• _What you need to do_: Go through the material below and count the lines containing the word "screwdriver". Give that number by itself.

• _Extracted data_:
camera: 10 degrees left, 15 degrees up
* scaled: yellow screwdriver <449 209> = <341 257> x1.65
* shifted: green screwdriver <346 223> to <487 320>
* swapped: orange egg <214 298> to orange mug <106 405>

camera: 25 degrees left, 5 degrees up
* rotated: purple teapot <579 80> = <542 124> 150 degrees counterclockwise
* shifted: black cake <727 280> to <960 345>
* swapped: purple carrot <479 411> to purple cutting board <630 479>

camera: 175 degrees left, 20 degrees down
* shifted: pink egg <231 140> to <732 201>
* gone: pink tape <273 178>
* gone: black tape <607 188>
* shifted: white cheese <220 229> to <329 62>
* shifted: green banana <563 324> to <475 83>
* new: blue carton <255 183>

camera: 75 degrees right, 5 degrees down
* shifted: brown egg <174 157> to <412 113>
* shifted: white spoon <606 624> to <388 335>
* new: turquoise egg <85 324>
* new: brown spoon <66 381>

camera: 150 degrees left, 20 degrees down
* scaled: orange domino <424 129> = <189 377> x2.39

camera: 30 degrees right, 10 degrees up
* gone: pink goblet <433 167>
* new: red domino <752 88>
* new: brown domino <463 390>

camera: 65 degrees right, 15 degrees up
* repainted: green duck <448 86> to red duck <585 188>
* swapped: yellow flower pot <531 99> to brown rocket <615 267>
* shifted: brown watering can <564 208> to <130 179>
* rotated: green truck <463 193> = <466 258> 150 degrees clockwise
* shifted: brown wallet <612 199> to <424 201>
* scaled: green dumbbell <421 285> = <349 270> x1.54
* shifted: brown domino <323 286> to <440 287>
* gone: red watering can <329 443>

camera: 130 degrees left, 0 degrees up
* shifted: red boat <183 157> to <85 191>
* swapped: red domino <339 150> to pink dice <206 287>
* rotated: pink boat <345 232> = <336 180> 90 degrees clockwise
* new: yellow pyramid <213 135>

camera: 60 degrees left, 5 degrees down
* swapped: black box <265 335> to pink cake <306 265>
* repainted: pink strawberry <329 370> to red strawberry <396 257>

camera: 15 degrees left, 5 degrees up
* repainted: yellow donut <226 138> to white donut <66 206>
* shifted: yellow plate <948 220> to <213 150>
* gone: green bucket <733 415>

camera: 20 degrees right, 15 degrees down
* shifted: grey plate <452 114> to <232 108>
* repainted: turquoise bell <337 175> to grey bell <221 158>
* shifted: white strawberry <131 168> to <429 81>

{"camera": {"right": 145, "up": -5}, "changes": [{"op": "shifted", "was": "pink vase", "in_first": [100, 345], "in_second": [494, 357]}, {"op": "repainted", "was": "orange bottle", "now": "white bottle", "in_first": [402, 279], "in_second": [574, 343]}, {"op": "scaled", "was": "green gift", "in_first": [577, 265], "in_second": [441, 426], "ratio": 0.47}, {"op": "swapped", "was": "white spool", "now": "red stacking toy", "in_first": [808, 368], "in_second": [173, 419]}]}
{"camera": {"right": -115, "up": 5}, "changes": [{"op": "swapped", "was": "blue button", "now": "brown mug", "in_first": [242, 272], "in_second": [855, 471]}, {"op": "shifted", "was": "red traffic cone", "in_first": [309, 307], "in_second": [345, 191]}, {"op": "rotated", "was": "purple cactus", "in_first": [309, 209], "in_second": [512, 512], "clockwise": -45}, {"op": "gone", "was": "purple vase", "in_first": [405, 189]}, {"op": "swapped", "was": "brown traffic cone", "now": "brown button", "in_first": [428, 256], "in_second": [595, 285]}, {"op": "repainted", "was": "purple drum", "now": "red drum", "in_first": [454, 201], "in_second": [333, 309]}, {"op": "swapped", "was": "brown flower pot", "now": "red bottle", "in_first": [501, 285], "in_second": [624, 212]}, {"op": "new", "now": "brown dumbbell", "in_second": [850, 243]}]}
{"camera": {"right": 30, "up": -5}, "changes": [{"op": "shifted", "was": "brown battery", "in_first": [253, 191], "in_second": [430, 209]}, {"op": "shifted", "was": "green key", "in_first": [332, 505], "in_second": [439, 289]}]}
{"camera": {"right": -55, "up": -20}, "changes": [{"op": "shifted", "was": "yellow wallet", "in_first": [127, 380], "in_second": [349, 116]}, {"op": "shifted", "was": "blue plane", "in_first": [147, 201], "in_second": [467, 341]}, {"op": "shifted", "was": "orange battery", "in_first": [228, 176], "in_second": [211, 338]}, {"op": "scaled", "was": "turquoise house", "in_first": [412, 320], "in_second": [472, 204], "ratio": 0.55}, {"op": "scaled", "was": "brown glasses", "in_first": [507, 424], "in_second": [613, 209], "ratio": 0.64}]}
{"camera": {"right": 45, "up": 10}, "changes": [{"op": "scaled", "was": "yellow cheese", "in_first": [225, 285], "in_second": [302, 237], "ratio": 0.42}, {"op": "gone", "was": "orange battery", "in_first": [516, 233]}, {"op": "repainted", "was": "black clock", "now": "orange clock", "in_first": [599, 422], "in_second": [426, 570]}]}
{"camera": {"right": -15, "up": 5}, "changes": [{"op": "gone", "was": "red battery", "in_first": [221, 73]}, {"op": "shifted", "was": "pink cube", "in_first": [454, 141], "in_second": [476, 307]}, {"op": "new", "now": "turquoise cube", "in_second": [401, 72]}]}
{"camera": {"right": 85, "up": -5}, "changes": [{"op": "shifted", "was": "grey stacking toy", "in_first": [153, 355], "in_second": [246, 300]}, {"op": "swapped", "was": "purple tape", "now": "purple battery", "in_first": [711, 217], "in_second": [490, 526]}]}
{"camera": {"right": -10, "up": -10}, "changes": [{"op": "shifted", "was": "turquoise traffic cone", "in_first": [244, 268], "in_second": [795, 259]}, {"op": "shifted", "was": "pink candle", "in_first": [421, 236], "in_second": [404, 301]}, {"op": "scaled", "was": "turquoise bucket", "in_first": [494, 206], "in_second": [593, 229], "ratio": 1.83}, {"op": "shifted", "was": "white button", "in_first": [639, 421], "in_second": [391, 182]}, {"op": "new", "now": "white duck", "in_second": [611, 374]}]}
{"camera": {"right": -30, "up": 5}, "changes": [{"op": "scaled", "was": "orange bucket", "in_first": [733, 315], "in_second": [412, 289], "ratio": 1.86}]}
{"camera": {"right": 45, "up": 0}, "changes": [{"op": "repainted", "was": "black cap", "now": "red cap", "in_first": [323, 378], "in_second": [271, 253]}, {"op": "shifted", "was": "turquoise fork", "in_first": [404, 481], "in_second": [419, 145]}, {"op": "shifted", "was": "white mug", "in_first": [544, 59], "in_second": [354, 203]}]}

• _Task answer_: 2